- [Records from a collection]:
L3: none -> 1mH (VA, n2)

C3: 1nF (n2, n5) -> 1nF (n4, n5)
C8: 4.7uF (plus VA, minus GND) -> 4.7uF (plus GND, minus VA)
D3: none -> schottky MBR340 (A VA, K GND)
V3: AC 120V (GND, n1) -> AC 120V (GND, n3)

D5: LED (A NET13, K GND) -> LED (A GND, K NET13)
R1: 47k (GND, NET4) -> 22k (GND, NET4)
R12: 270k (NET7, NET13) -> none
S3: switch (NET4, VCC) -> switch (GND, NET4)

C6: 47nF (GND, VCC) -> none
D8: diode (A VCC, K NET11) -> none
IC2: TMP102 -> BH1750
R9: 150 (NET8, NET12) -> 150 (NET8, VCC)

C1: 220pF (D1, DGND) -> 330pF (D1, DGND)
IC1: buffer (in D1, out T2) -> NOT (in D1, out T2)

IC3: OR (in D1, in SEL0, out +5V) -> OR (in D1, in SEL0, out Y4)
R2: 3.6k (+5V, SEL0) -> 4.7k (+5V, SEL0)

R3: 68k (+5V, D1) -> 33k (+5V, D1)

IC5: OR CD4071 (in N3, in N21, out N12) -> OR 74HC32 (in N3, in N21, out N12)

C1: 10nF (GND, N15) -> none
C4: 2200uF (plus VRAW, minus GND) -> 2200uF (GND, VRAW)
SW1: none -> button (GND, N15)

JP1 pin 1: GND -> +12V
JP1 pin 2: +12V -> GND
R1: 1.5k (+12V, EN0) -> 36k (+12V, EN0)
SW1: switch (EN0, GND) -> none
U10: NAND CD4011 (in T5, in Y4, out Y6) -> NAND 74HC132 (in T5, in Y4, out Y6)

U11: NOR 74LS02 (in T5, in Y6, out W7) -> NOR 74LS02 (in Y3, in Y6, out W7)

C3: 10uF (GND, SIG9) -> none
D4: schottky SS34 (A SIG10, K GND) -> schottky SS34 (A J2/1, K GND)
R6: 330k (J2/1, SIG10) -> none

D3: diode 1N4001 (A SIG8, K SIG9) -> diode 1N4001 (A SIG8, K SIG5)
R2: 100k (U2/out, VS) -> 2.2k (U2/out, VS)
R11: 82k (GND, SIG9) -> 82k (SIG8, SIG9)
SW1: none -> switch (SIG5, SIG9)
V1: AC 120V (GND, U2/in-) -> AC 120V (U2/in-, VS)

- [PROBLEM DETAILS]: The answer is the line holding "JP1 pin 1: GND -> +12V" and all the lines after it through the end of the records, repeated exactly.

- [SOLUTION TO THIS EXERCISE]:
JP1 pin 1: GND -> +12V
JP1 pin 2: +12V -> GND
R1: 1.5k (+12V, EN0) -> 36k (+12V, EN0)
SW1: switch (EN0, GND) -> none
U10: NAND CD4011 (in T5, in Y4, out Y6) -> NAND 74HC132 (in T5, in Y4, out Y6)

U11: NOR 74LS02 (in T5, in Y6, out W7) -> NOR 74LS02 (in Y3, in Y6, out W7)

C3: 10uF (GND, SIG9) -> none
D4: schottky SS34 (A SIG10, K GND) -> schottky SS34 (A J2/1, K GND)
R6: 330k (J2/1, SIG10) -> none

D3: diode 1N4001 (A SIG8, K SIG9) -> diode 1N4001 (A SIG8, K SIG5)
R2: 100k (U2/out, VS) -> 2.2k (U2/out, VS)
R11: 82k (GND, SIG9) -> 82k (SIG8, SIG9)
SW1: none -> switch (SIG5, SIG9)
V1: AC 120V (GND, U2/in-) -> AC 120V (U2/in-, VS)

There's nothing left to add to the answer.